**Exercise brief**
In this exercise, return only the lines that run from the line with "(600, 601) = (317, 153): turquoise" to the end of the entries below, both included. Pictures are not copied.

**Source records**
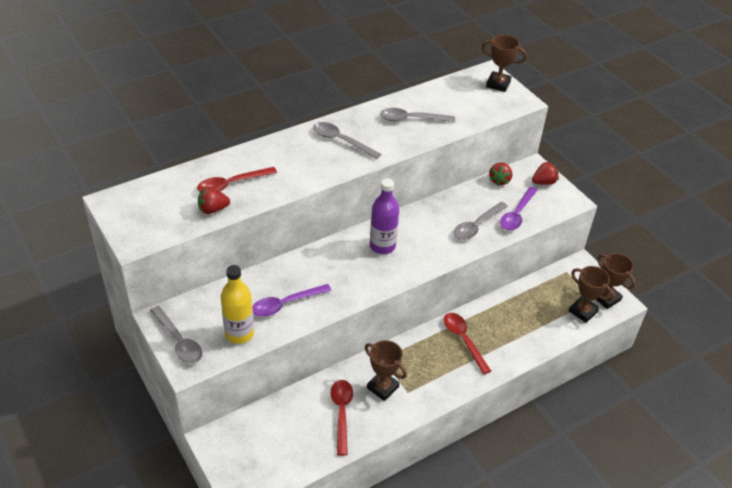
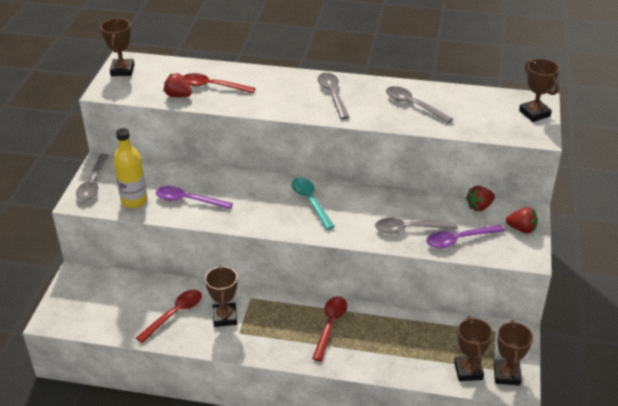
camera: 45 degrees right, 5 degrees down
(123, 212) = (122, 70): none -> brown trophy
(382, 246) = (310, 201): purple bottle -> turquoise spoon

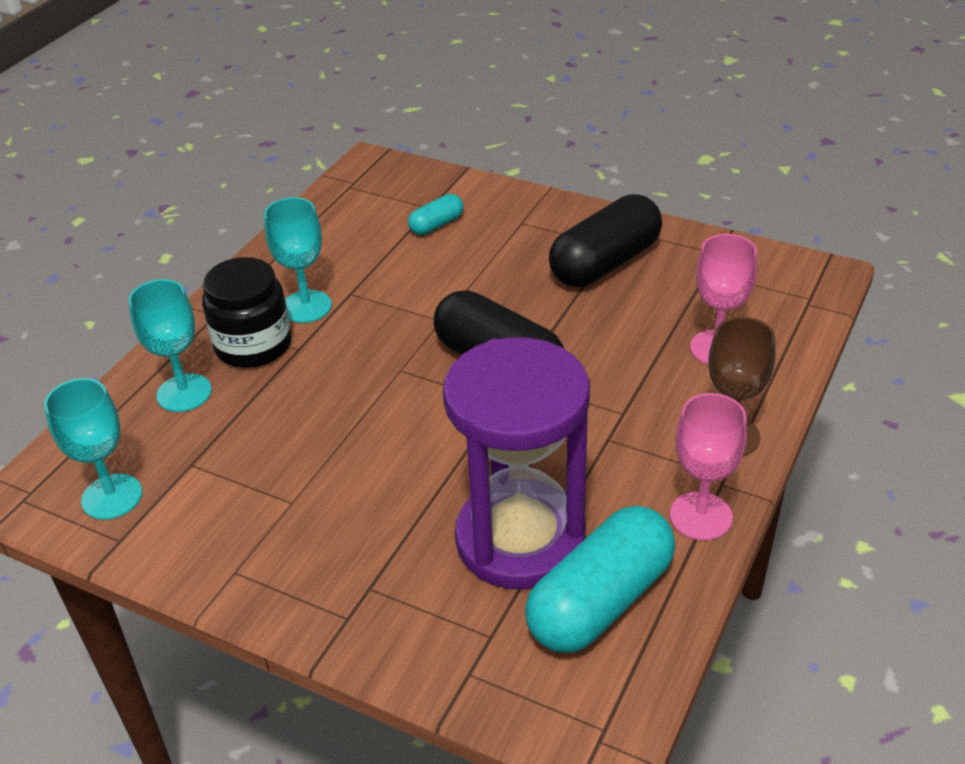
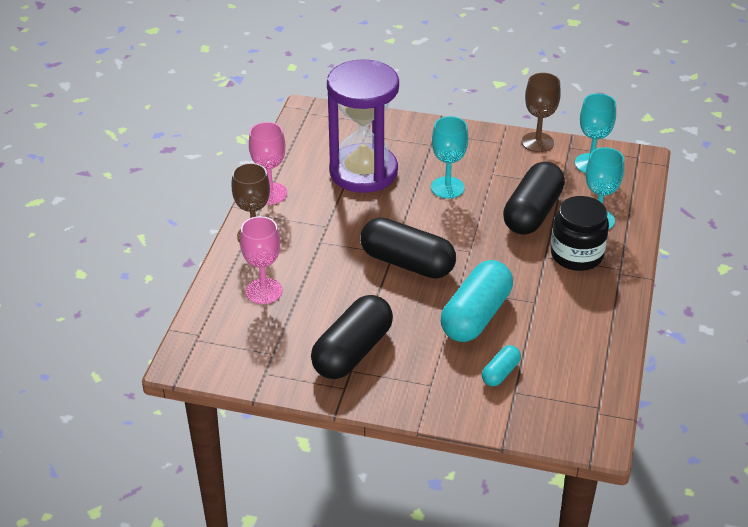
camera: 165 degrees right, 0 degrees up
(168, 560) = (537, 142): none -> brown goblet
(272, 417) = (532, 213): none -> black capsule
(306, 306) = (559, 287): turquoise goblet -> turquoise goblet (447, 187)
(600, 601) = (317, 153): turquoise capsule -> turquoise capsule (476, 316)

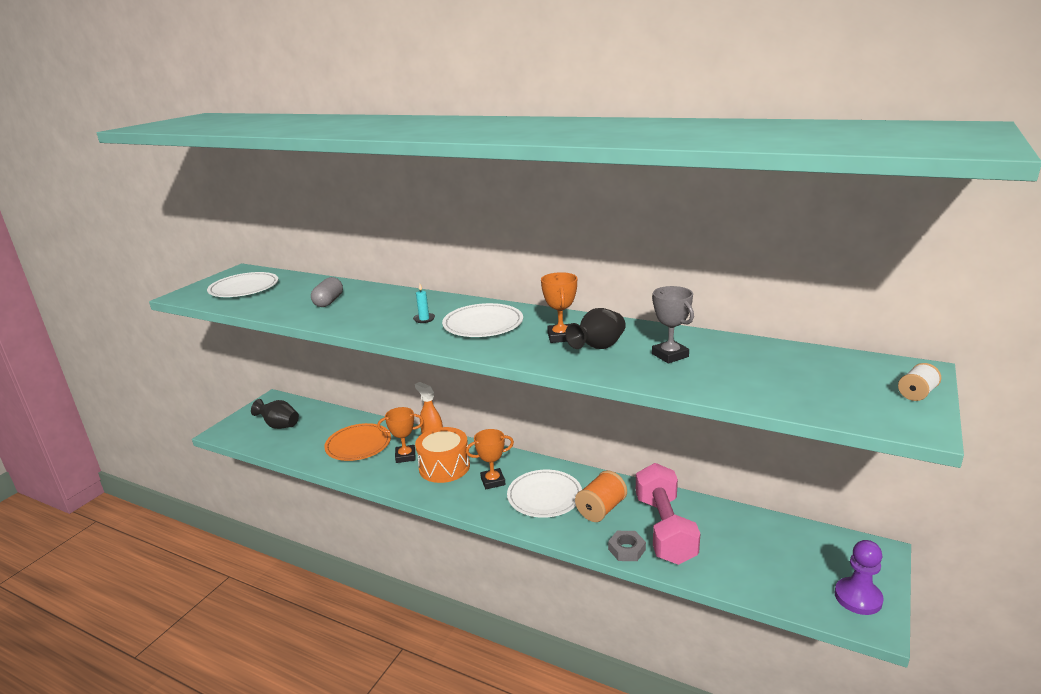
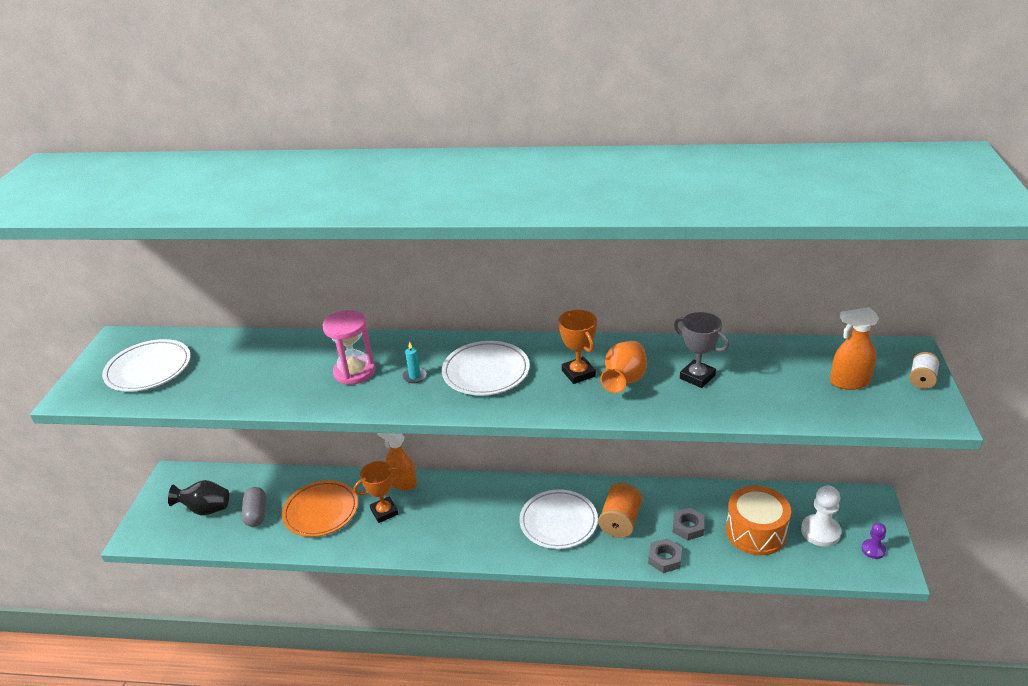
camera: 20 degrees left, 10 degrees up
(329, 302) = (279, 371): grey capsule -> grey capsule (256, 514)
(381, 310) = (354, 372): none -> pink hourglass
(444, 467) = (435, 514): orange drum -> orange drum (755, 532)
(493, 481) = (496, 518): orange trophy -> none
(598, 347) = (624, 381): black vase -> orange vase
(664, 529) = (688, 527): pink dumbbell -> grey nut
(804, 566) = (820, 532): none -> white pawn
(829, 383) = (849, 382): none -> orange spray bottle
(858, 597) = (873, 550): purple pawn -> purple pawn, size x0.59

**Result for this exercise**
(600, 601) = (317, 153): turquoise capsule -> turquoise capsule (476, 316)

camera: 20 degrees left, 10 degrees up
(329, 302) = (279, 371): grey capsule -> grey capsule (256, 514)
(381, 310) = (354, 372): none -> pink hourglass
(444, 467) = (435, 514): orange drum -> orange drum (755, 532)
(493, 481) = (496, 518): orange trophy -> none
(598, 347) = (624, 381): black vase -> orange vase
(664, 529) = (688, 527): pink dumbbell -> grey nut
(804, 566) = (820, 532): none -> white pawn
(829, 383) = (849, 382): none -> orange spray bottle
(858, 597) = (873, 550): purple pawn -> purple pawn, size x0.59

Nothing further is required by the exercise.